WHAT IS NEEDED
Search the records below for the word "FILT", then return every line where it appears.

MATERIAL FOR THE TASK

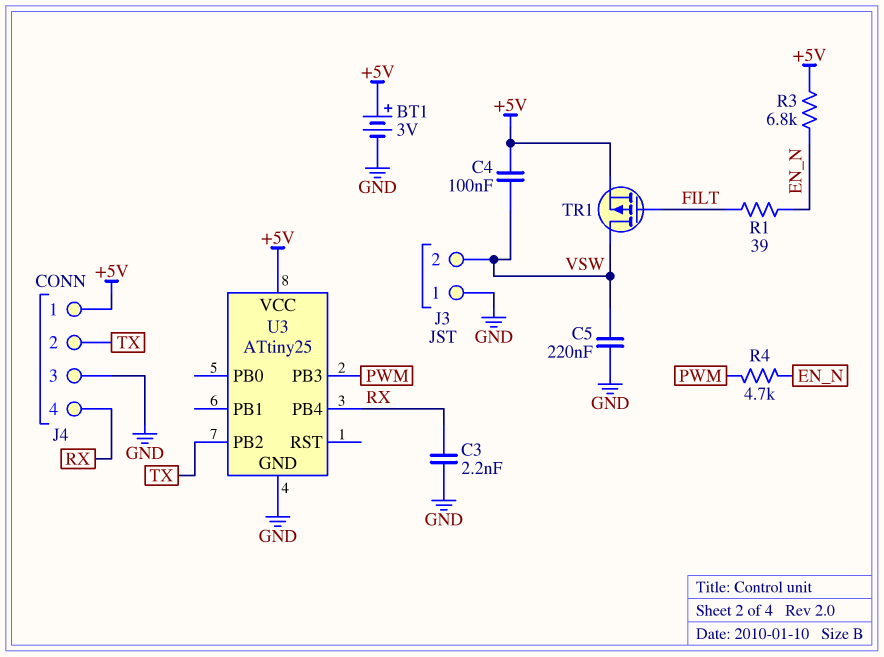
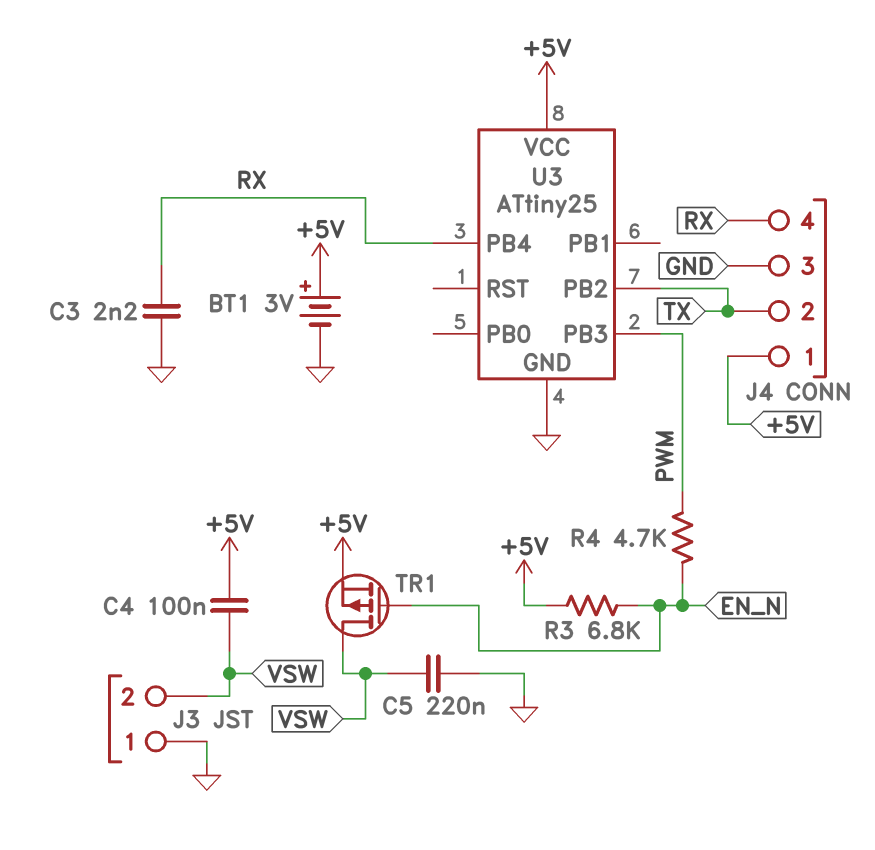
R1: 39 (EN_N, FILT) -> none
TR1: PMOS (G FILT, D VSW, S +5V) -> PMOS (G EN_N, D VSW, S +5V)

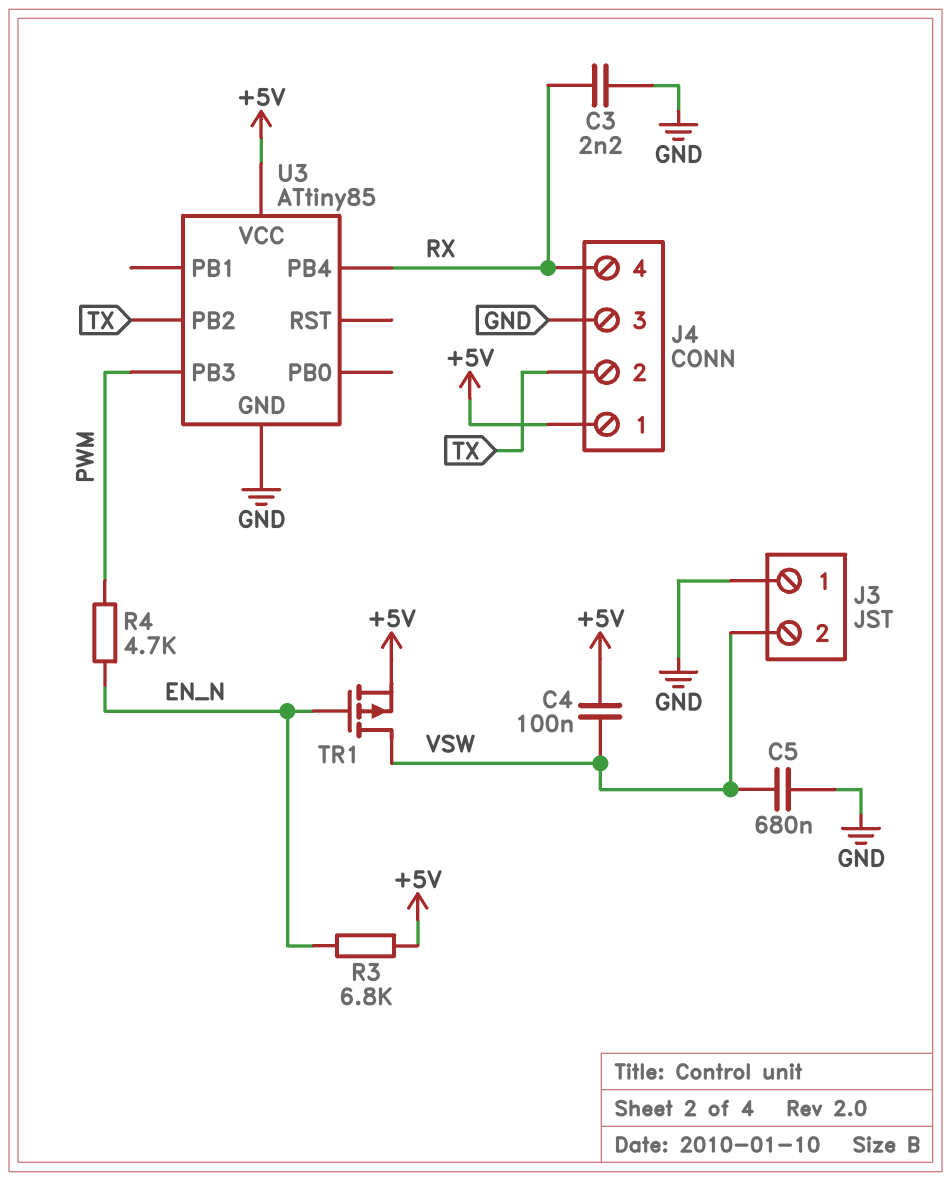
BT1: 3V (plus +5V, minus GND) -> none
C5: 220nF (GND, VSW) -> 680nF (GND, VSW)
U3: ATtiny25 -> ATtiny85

YOUR RESPONSE
R1: 39 (EN_N, FILT) -> none
TR1: PMOS (G FILT, D VSW, S +5V) -> PMOS (G EN_N, D VSW, S +5V)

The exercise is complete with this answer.